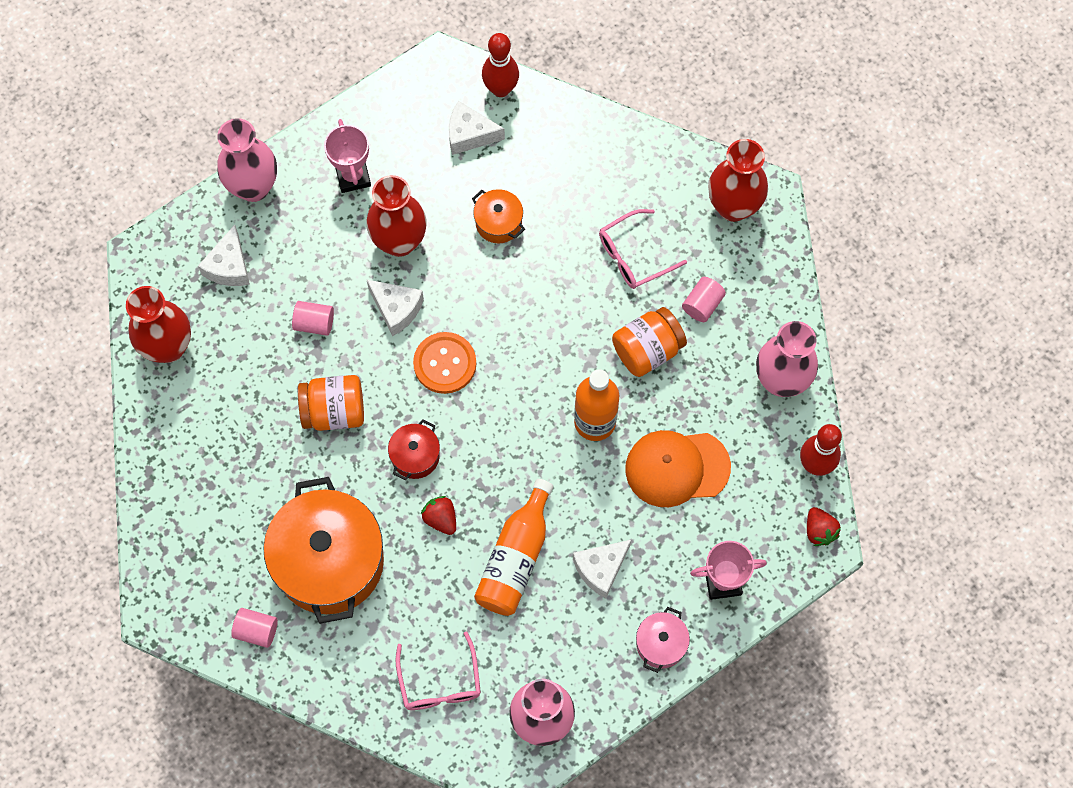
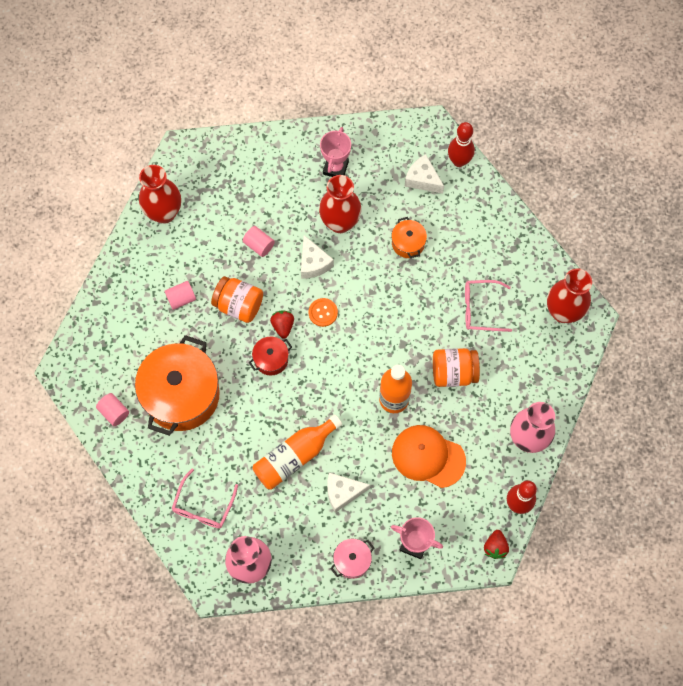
camera: 30 degrees right, 0 degrees up
white cheese [198,225,250,286] -> none
pink vase [217,118,277,202] -> none
orange button [413,332,476,394] -> orange button [309,298,338,327], size x0.66
red strawberry [421,496,456,535] -> red strawberry moved to [270,310,294,339]
pink cylinder [682,277,726,322] -> pink cylinder moved to [164,281,196,310]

------

WHAT THE TASK REQUIRES
Go from the first line of the listing to the line holding "red strawberry [421,496,456,535]" and, please, transcribe those lines exactly, both included, with no pictures.

RESULT OF THE EXERCISE
camera: 30 degrees right, 0 degrees up
white cheese [198,225,250,286] -> none
pink vase [217,118,277,202] -> none
orange button [413,332,476,394] -> orange button [309,298,338,327], size x0.66
red strawberry [421,496,456,535] -> red strawberry moved to [270,310,294,339]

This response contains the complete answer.